> **EXERCISE AIM**: Exactly the lines from the one containing "Segment: necrosis or" through the final line of the listing are to be retyped, and nothing more.

(Collected data)
▼

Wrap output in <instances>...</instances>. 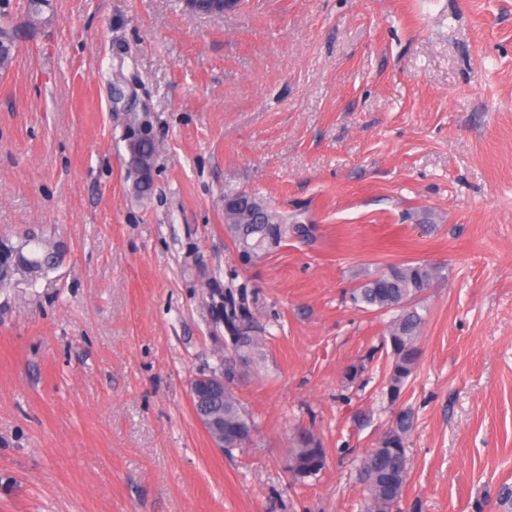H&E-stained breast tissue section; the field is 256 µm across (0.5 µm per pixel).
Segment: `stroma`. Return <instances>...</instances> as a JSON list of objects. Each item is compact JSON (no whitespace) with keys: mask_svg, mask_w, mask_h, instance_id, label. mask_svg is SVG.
<instances>
[{"mask_svg":"<svg viewBox=\"0 0 512 512\" xmlns=\"http://www.w3.org/2000/svg\"><path fill=\"white\" fill-rule=\"evenodd\" d=\"M7 0L0 242L58 265L0 285V512H361L391 415L387 316L364 271L440 269L422 297L401 512H474L512 485V0ZM158 143L132 193L115 73ZM255 194L312 228L259 258L224 230ZM262 332L235 391L249 448H214L190 398L221 371L214 302ZM309 430L327 464L294 479Z\"/></svg>","mask_w":512,"mask_h":512,"instance_id":"1","label":"stroma"}]
</instances>
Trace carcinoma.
Listing matches in <instances>:
<instances>
[{
    "label": "carcinoma",
    "mask_w": 512,
    "mask_h": 512,
    "mask_svg": "<svg viewBox=\"0 0 512 512\" xmlns=\"http://www.w3.org/2000/svg\"><path fill=\"white\" fill-rule=\"evenodd\" d=\"M251 202L252 195L246 193L224 200L225 229L236 248L245 244L261 256L269 252L273 241L279 246L298 231L303 237L308 235L307 225L290 224L282 217L276 219L266 207L262 208L263 219L254 221ZM56 263V252L38 237L0 251V266L20 264L38 273L52 269ZM438 275L437 267L424 262L392 264L366 274L351 293L352 302L360 308L393 313L386 339L392 358L387 397L393 404L416 372L419 339L425 321L417 311V304ZM263 341V337L241 328L230 337L235 355L242 358L248 368L255 364ZM193 406L196 410L211 409L219 431L224 433L225 452L247 448L253 442L254 422L236 397L231 382L225 383L224 398L211 400L201 393L193 399ZM413 428L411 409L394 411L375 447L364 455L360 467L365 482L363 512H394L403 499L410 478L407 443ZM325 459L320 442L307 432L291 451L289 470L299 479L312 477L323 470ZM487 507L491 512H512V486L502 485L492 502L477 503L476 512H484Z\"/></svg>",
    "instance_id": "cac0c4a2"
}]
</instances>
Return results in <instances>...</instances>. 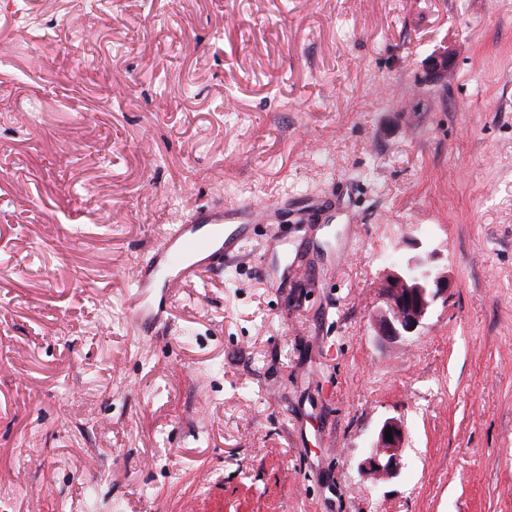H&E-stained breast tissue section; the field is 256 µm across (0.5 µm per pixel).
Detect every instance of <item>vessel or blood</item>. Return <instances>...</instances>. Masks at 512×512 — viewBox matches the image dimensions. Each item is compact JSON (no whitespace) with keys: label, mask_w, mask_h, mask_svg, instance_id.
Masks as SVG:
<instances>
[{"label":"vessel or blood","mask_w":512,"mask_h":512,"mask_svg":"<svg viewBox=\"0 0 512 512\" xmlns=\"http://www.w3.org/2000/svg\"><path fill=\"white\" fill-rule=\"evenodd\" d=\"M276 207H234L214 205L193 212L189 220L167 234L154 262L167 276L168 283H183L197 278L202 272L223 265L240 252V242L255 224H272L277 220ZM156 280L147 274H137L130 301L134 320L141 329H148L155 314L145 313L149 292Z\"/></svg>","instance_id":"vessel-or-blood-1"}]
</instances>
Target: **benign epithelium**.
<instances>
[{
	"label": "benign epithelium",
	"instance_id": "7a95c632",
	"mask_svg": "<svg viewBox=\"0 0 512 512\" xmlns=\"http://www.w3.org/2000/svg\"><path fill=\"white\" fill-rule=\"evenodd\" d=\"M436 258V249L415 242L413 253L386 275L382 285L384 307L375 319L377 333L383 339L400 342L419 335L438 302H447L452 283ZM388 430L393 436L390 441L385 438ZM404 447L402 421L385 419L360 465L362 473L376 484L396 477L402 468Z\"/></svg>",
	"mask_w": 512,
	"mask_h": 512
}]
</instances>
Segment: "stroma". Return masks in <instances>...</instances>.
I'll return each mask as SVG.
<instances>
[{
    "mask_svg": "<svg viewBox=\"0 0 512 512\" xmlns=\"http://www.w3.org/2000/svg\"><path fill=\"white\" fill-rule=\"evenodd\" d=\"M281 198L278 287L258 225L134 324L167 232ZM416 238L448 302L386 341L381 281ZM389 417L403 465L376 484ZM0 493L512 512V0H0ZM134 291L130 296V301L134 310V320L143 330L148 329L156 320L158 313L144 314L141 310L146 306L148 293L157 288L156 280L147 274L138 271L134 279ZM392 431V441L386 440L385 432ZM405 447V430L398 418H387L374 434L368 455L360 468L374 483L380 484L395 478L402 468V454Z\"/></svg>",
    "mask_w": 512,
    "mask_h": 512,
    "instance_id": "1",
    "label": "stroma"
}]
</instances>
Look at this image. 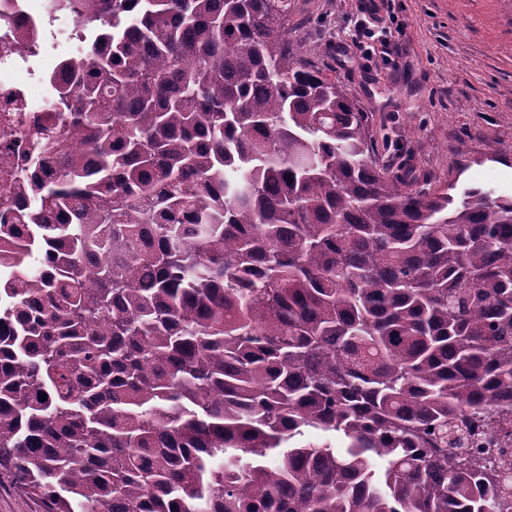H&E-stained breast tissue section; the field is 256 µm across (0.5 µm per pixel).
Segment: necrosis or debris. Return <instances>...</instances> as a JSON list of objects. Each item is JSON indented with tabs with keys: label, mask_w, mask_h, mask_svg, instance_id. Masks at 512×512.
<instances>
[{
	"label": "necrosis or debris",
	"mask_w": 512,
	"mask_h": 512,
	"mask_svg": "<svg viewBox=\"0 0 512 512\" xmlns=\"http://www.w3.org/2000/svg\"><path fill=\"white\" fill-rule=\"evenodd\" d=\"M48 0H0V190L13 184L25 132L50 112L63 61Z\"/></svg>",
	"instance_id": "obj_1"
}]
</instances>
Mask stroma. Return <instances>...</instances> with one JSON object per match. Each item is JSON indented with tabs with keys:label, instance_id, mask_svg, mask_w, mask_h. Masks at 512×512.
<instances>
[{
	"label": "stroma",
	"instance_id": "1",
	"mask_svg": "<svg viewBox=\"0 0 512 512\" xmlns=\"http://www.w3.org/2000/svg\"><path fill=\"white\" fill-rule=\"evenodd\" d=\"M365 7L397 61L353 42ZM288 35L368 112L390 172L512 196V0H291Z\"/></svg>",
	"mask_w": 512,
	"mask_h": 512
}]
</instances>
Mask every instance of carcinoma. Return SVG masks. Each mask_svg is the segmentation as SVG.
<instances>
[{"instance_id":"1","label":"carcinoma","mask_w":512,"mask_h":512,"mask_svg":"<svg viewBox=\"0 0 512 512\" xmlns=\"http://www.w3.org/2000/svg\"><path fill=\"white\" fill-rule=\"evenodd\" d=\"M289 2H50L91 43L0 220V473L46 512H512L454 452L512 400V196L388 174Z\"/></svg>"}]
</instances>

▲

> **EXERCISE OUTPUT**:
Segment: necrosis or debris. Return <instances>...</instances> as a JSON list of objects. Each item is JSON indented with tabs with keys: label, mask_w, mask_h, mask_svg, instance_id. Masks at 512×512.
<instances>
[{
	"label": "necrosis or debris",
	"mask_w": 512,
	"mask_h": 512,
	"mask_svg": "<svg viewBox=\"0 0 512 512\" xmlns=\"http://www.w3.org/2000/svg\"><path fill=\"white\" fill-rule=\"evenodd\" d=\"M48 0H0V190L13 184L25 132L50 112L63 61Z\"/></svg>",
	"instance_id": "obj_1"
}]
</instances>
Mask stroma. Return <instances>...</instances> with one JSON object per match. Each item is JSON indented with tabs with keys:label, instance_id, mask_svg, mask_w, mask_h. Masks at 512×512.
<instances>
[{
	"label": "stroma",
	"instance_id": "1",
	"mask_svg": "<svg viewBox=\"0 0 512 512\" xmlns=\"http://www.w3.org/2000/svg\"><path fill=\"white\" fill-rule=\"evenodd\" d=\"M365 7L397 61L353 42ZM288 35L368 112L390 172L512 196V0H291Z\"/></svg>",
	"mask_w": 512,
	"mask_h": 512
}]
</instances>
Mask every instance of carcinoma. Return SVG masks. Each mask_svg is the segmentation as SVG.
<instances>
[{"instance_id":"1","label":"carcinoma","mask_w":512,"mask_h":512,"mask_svg":"<svg viewBox=\"0 0 512 512\" xmlns=\"http://www.w3.org/2000/svg\"><path fill=\"white\" fill-rule=\"evenodd\" d=\"M289 2H50L91 43L0 220V473L46 512H512L454 452L512 400V196L388 174Z\"/></svg>"}]
</instances>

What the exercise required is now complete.